What you are asked to do. In your copy of the entries below, keep every word exactly and leave out all images.

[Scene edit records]
------------------------------
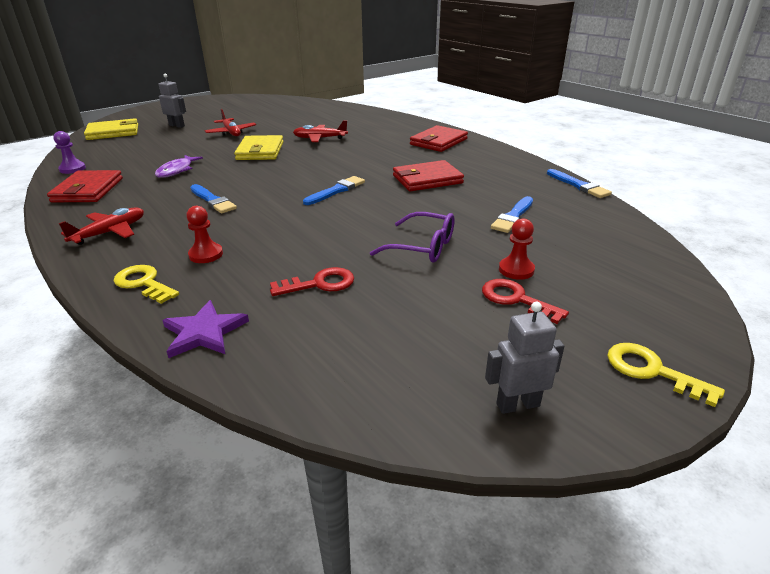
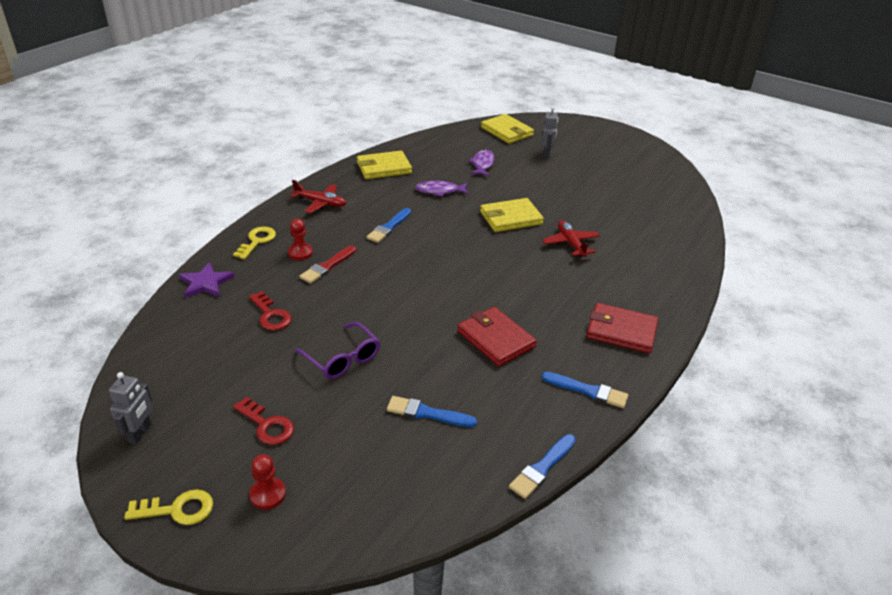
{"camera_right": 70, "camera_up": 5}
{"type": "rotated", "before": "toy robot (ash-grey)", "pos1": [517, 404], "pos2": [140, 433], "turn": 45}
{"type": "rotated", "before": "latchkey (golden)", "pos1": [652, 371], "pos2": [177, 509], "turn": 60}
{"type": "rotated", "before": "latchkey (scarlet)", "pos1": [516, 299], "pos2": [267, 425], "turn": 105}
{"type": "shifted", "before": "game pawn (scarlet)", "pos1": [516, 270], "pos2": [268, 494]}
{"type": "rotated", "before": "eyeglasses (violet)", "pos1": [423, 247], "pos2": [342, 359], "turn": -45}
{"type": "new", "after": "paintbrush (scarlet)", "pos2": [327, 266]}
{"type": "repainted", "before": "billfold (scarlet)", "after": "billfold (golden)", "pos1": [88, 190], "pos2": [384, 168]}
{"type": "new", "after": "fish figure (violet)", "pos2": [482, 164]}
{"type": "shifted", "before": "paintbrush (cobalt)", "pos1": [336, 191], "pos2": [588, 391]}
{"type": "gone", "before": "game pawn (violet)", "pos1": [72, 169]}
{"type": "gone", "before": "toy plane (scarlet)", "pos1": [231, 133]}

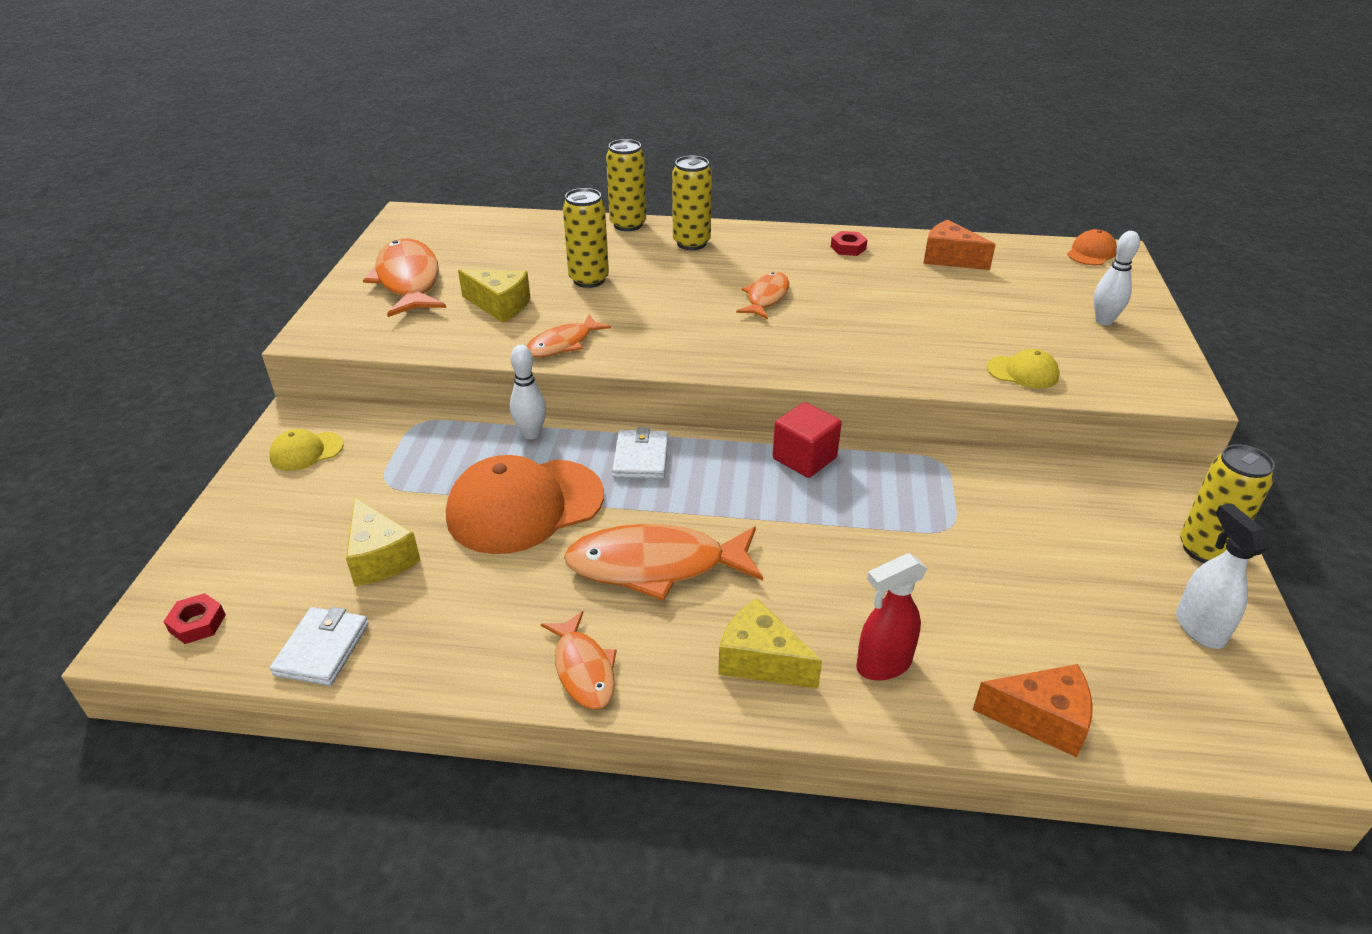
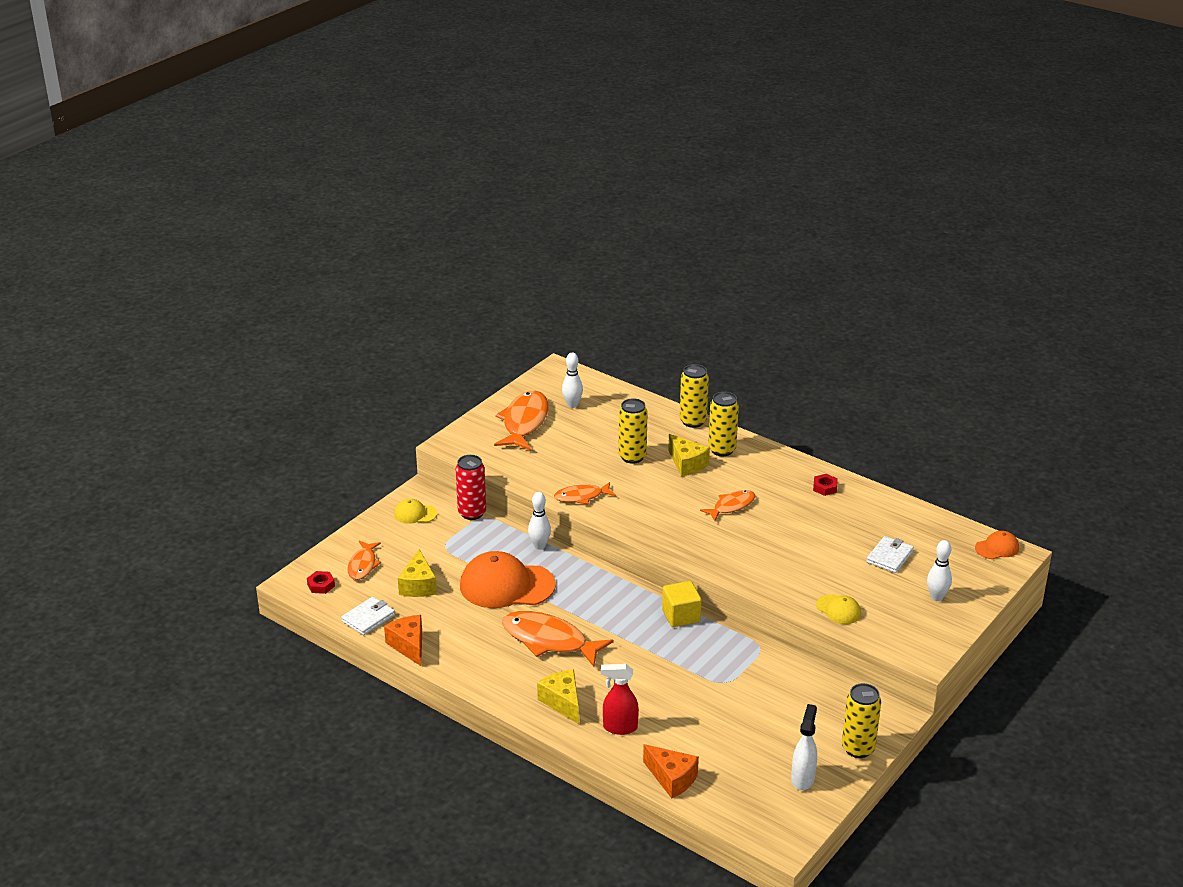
{"camera_right": 30, "camera_up": -5}
{"type": "shifted", "before": "fish figure (orange-coloured)", "pos1": [583, 669], "pos2": [363, 565]}
{"type": "shifted", "before": "cheese (orange-coloured)", "pos1": [949, 258], "pos2": [409, 646]}
{"type": "new", "after": "can (scarlet)", "pos2": [472, 513]}
{"type": "new", "after": "tenpin (pure white)", "pos2": [572, 405]}
{"type": "repainted", "before": "cube (scarlet)", "after": "cube (golden)", "pos1": [804, 458], "pos2": [681, 616]}
{"type": "shifted", "before": "cheese (golden)", "pos1": [500, 305], "pos2": [687, 464]}
{"type": "shifted", "before": "billfold (pure white)", "pos1": [641, 458], "pos2": [889, 557]}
------------------------------
Reply to the exercise.
{"camera_right": 70, "camera_up": 5}
{"type": "rotated", "before": "toy robot (ash-grey)", "pos1": [517, 404], "pos2": [140, 433], "turn": 45}
{"type": "rotated", "before": "latchkey (golden)", "pos1": [652, 371], "pos2": [177, 509], "turn": 60}
{"type": "rotated", "before": "latchkey (scarlet)", "pos1": [516, 299], "pos2": [267, 425], "turn": 105}
{"type": "shifted", "before": "game pawn (scarlet)", "pos1": [516, 270], "pos2": [268, 494]}
{"type": "rotated", "before": "eyeglasses (violet)", "pos1": [423, 247], "pos2": [342, 359], "turn": -45}
{"type": "new", "after": "paintbrush (scarlet)", "pos2": [327, 266]}
{"type": "repainted", "before": "billfold (scarlet)", "after": "billfold (golden)", "pos1": [88, 190], "pos2": [384, 168]}
{"type": "new", "after": "fish figure (violet)", "pos2": [482, 164]}
{"type": "shifted", "before": "paintbrush (cobalt)", "pos1": [336, 191], "pos2": [588, 391]}
{"type": "gone", "before": "game pawn (violet)", "pos1": [72, 169]}
{"type": "gone", "before": "toy plane (scarlet)", "pos1": [231, 133]}

{"camera_right": 30, "camera_up": -5}
{"type": "shifted", "before": "fish figure (orange-coloured)", "pos1": [583, 669], "pos2": [363, 565]}
{"type": "shifted", "before": "cheese (orange-coloured)", "pos1": [949, 258], "pos2": [409, 646]}
{"type": "new", "after": "can (scarlet)", "pos2": [472, 513]}
{"type": "new", "after": "tenpin (pure white)", "pos2": [572, 405]}
{"type": "repainted", "before": "cube (scarlet)", "after": "cube (golden)", "pos1": [804, 458], "pos2": [681, 616]}
{"type": "shifted", "before": "cheese (golden)", "pos1": [500, 305], "pos2": [687, 464]}
{"type": "shifted", "before": "billfold (pure white)", "pos1": [641, 458], "pos2": [889, 557]}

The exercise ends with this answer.